───── Material provided ─────

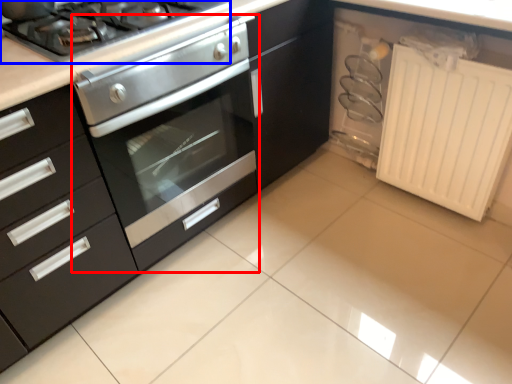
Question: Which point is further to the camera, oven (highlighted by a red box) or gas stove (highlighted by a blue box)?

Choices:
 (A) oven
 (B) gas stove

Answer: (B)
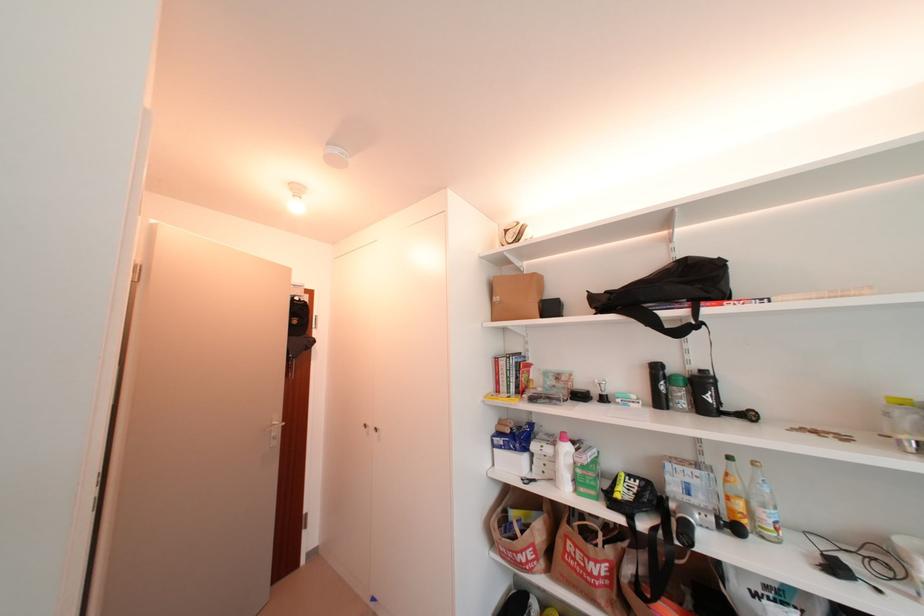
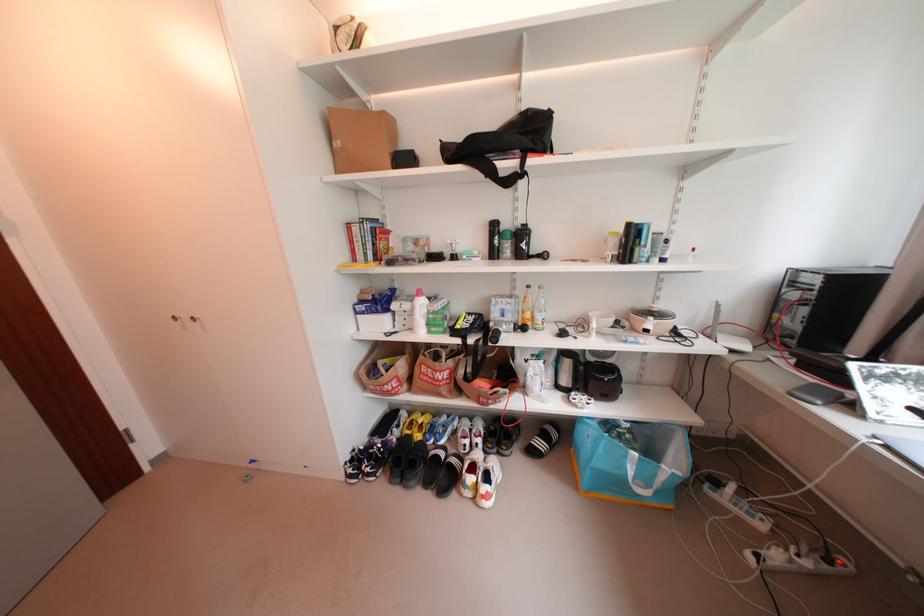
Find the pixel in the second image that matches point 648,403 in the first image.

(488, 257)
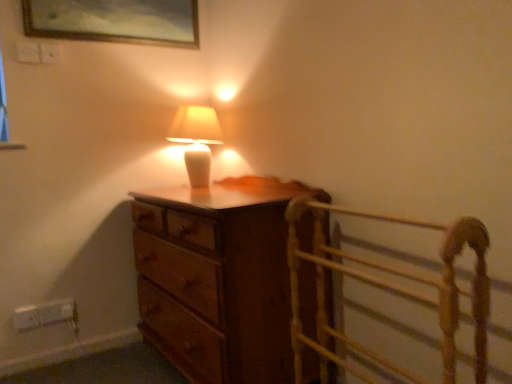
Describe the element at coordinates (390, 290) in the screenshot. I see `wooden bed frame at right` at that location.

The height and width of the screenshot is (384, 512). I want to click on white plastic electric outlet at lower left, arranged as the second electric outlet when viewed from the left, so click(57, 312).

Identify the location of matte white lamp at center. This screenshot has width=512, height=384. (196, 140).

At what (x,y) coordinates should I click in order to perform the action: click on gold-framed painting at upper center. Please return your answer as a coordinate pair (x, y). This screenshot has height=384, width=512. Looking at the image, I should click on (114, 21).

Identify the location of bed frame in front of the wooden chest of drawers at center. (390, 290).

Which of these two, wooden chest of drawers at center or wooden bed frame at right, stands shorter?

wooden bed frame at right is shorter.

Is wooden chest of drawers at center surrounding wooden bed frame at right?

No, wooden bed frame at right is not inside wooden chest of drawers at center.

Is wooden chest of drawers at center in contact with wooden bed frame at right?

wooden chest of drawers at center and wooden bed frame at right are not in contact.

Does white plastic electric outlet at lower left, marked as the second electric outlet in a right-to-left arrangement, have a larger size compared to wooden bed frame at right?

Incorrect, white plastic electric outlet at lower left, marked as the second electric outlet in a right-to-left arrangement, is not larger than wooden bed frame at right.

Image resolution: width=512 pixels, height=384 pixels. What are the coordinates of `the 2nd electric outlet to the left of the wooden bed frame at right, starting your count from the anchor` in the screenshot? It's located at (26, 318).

─────

(Exercise brief): Render every line of the data above as a JSON list of strings, one string per line, skipping blank lines and leaving out the pictures.

(Reply to the task):
[
  "Question: Which point is further to the camera, oven (highlighted by a red box) or gas stove (highlighted by a blue box)?",
  "Choices:",
  " (A) oven",
  " (B) gas stove",
  "Answer: (B)",
  "Find the pixel in the second image that matches point 648,403 in the first image.",
  "(488, 257)",
  "Describe the element at coordinates (390, 290) in the screenshot. I see `wooden bed frame at right` at that location.",
  "The height and width of the screenshot is (384, 512). I want to click on white plastic electric outlet at lower left, arranged as the second electric outlet when viewed from the left, so click(57, 312).",
  "Identify the location of matte white lamp at center. This screenshot has width=512, height=384. (196, 140).",
  "At what (x,y) coordinates should I click in order to perform the action: click on gold-framed painting at upper center. Please return your answer as a coordinate pair (x, y). This screenshot has height=384, width=512. Looking at the image, I should click on (114, 21).",
  "Identify the location of bed frame in front of the wooden chest of drawers at center. (390, 290).",
  "Which of these two, wooden chest of drawers at center or wooden bed frame at right, stands shorter?",
  "wooden bed frame at right is shorter.",
  "Is wooden chest of drawers at center surrounding wooden bed frame at right?",
  "No, wooden bed frame at right is not inside wooden chest of drawers at center.",
  "Is wooden chest of drawers at center in contact with wooden bed frame at right?",
  "wooden chest of drawers at center and wooden bed frame at right are not in contact.",
  "Does white plastic electric outlet at lower left, marked as the second electric outlet in a right-to-left arrangement, have a larger size compared to wooden bed frame at right?",
  "Incorrect, white plastic electric outlet at lower left, marked as the second electric outlet in a right-to-left arrangement, is not larger than wooden bed frame at right.",
  "Image resolution: width=512 pixels, height=384 pixels. What are the coordinates of `the 2nd electric outlet to the left of the wooden bed frame at right, starting your count from the anchor` in the screenshot? It's located at (26, 318)."
]